> _Information provided_:
= = =
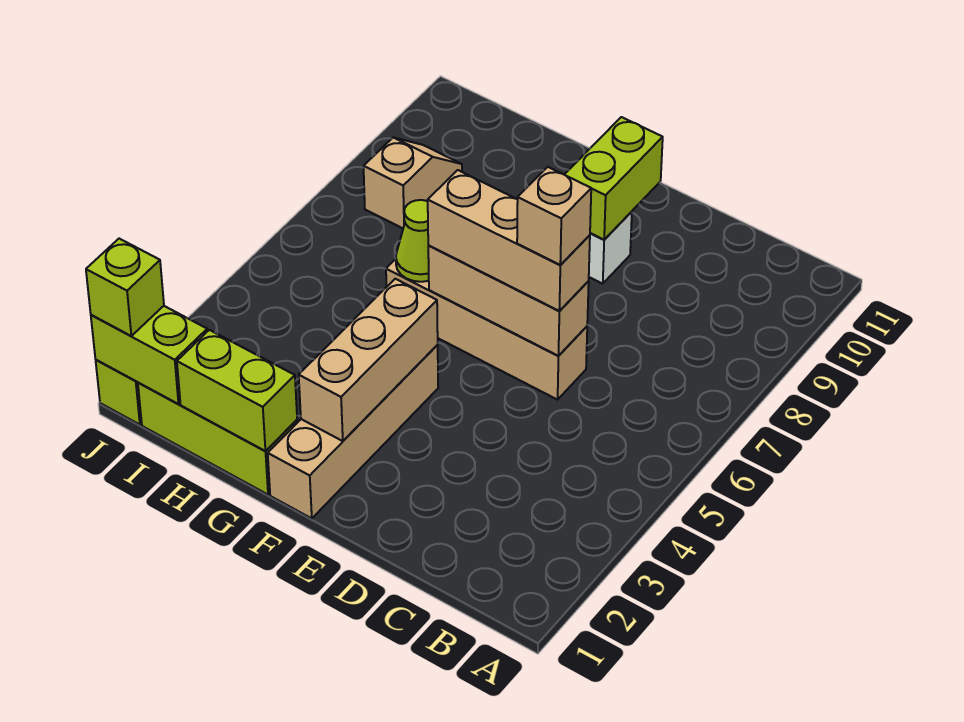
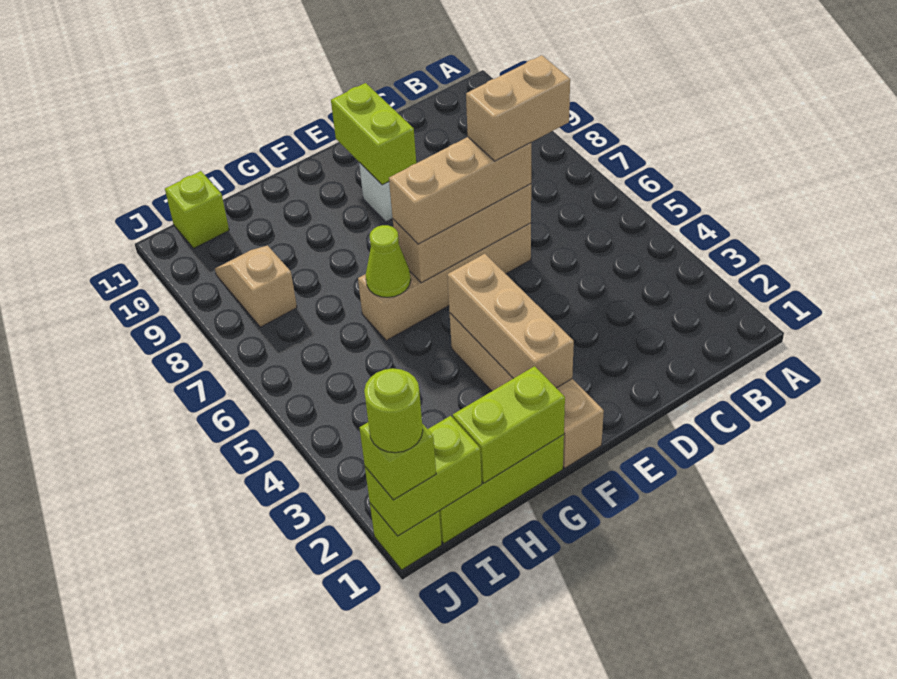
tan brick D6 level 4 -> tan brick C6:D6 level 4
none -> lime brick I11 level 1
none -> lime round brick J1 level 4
= = =
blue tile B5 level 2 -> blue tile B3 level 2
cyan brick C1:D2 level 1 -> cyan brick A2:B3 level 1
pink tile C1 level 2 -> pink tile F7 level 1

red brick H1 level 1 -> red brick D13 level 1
= = =
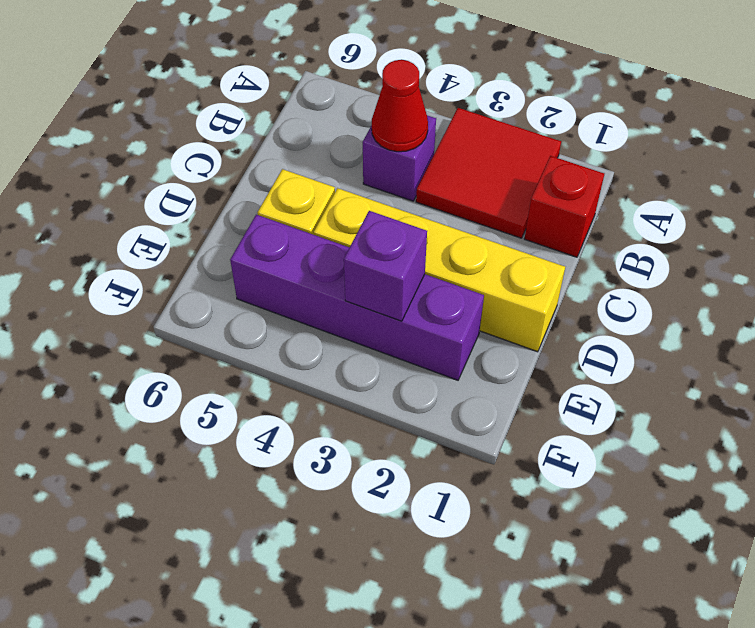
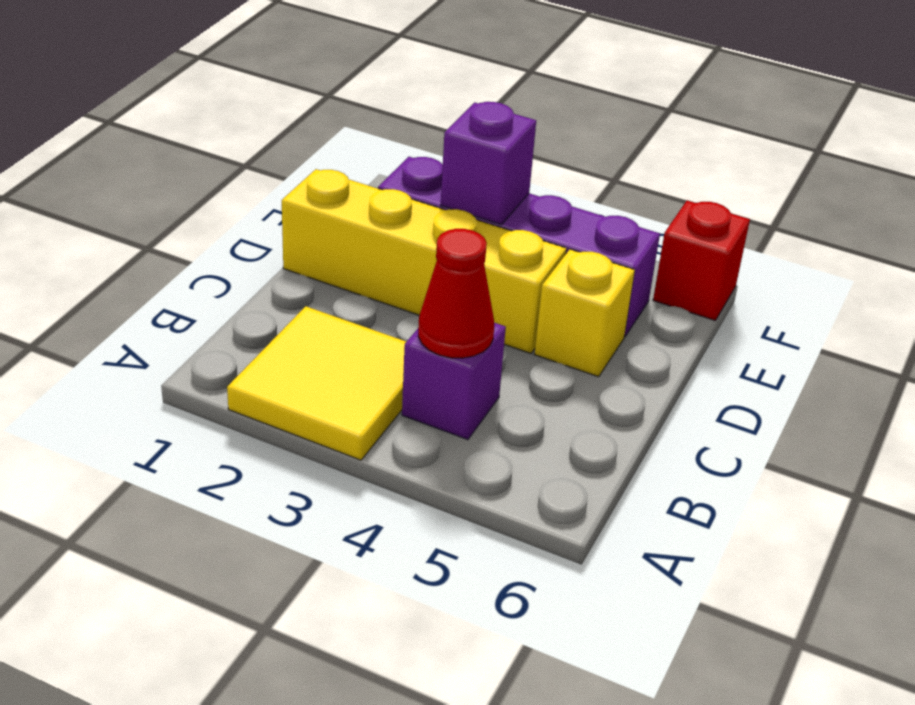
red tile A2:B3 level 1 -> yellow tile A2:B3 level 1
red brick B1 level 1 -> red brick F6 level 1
= = =
> _Problem to solve_: Of the entries above, transcribe exactly those lines that fall between the line containing "tan brick D6" and the line containing "none -> lime round brick J1 level 4", together with those two lines.

> _Problem solution_:
tan brick D6 level 4 -> tan brick C6:D6 level 4
none -> lime brick I11 level 1
none -> lime round brick J1 level 4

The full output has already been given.